| Task brief |
Using the entries that follow, write out the line containing "tan brick H9 level 2 -> tan brick G2 level 1", the line containing "none -> tan brick A4:B5 level 2", and every line between them, exactly and nothing else.

[Dataset items]
----------------------------------------

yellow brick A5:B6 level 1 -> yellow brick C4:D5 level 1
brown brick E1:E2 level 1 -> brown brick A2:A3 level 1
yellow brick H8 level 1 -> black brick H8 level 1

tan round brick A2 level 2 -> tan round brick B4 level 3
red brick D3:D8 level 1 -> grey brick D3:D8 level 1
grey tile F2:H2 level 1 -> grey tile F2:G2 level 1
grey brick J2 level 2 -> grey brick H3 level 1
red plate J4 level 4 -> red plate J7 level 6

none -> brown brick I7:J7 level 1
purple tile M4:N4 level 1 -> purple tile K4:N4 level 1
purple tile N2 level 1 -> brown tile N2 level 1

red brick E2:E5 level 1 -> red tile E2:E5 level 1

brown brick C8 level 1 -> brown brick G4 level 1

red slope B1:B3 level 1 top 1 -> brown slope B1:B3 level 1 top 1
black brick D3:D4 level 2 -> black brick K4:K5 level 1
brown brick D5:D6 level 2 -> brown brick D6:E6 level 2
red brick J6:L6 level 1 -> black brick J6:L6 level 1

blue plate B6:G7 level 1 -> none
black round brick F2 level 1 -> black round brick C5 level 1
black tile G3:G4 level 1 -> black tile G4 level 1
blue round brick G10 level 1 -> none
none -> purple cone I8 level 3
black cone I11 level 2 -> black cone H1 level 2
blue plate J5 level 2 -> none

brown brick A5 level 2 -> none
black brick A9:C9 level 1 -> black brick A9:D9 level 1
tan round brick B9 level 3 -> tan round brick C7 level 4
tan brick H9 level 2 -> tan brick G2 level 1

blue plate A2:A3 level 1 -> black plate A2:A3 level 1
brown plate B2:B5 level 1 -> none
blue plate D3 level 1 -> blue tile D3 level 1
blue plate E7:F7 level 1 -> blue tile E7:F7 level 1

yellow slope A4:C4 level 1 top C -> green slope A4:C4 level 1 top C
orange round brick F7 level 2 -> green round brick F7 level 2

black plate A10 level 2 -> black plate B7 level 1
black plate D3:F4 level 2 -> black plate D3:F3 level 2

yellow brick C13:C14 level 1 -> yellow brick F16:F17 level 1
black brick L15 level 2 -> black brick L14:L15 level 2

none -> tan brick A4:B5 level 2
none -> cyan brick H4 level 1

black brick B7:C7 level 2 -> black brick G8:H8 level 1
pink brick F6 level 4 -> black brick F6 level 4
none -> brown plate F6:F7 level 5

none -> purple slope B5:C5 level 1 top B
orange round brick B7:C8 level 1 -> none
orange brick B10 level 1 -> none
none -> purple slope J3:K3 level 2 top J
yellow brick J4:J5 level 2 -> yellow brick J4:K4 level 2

----------------------------------------

| Task answer |
tan brick H9 level 2 -> tan brick G2 level 1

blue plate A2:A3 level 1 -> black plate A2:A3 level 1
brown plate B2:B5 level 1 -> none
blue plate D3 level 1 -> blue tile D3 level 1
blue plate E7:F7 level 1 -> blue tile E7:F7 level 1

yellow slope A4:C4 level 1 top C -> green slope A4:C4 level 1 top C
orange round brick F7 level 2 -> green round brick F7 level 2

black plate A10 level 2 -> black plate B7 level 1
black plate D3:F4 level 2 -> black plate D3:F3 level 2

yellow brick C13:C14 level 1 -> yellow brick F16:F17 level 1
black brick L15 level 2 -> black brick L14:L15 level 2

none -> tan brick A4:B5 level 2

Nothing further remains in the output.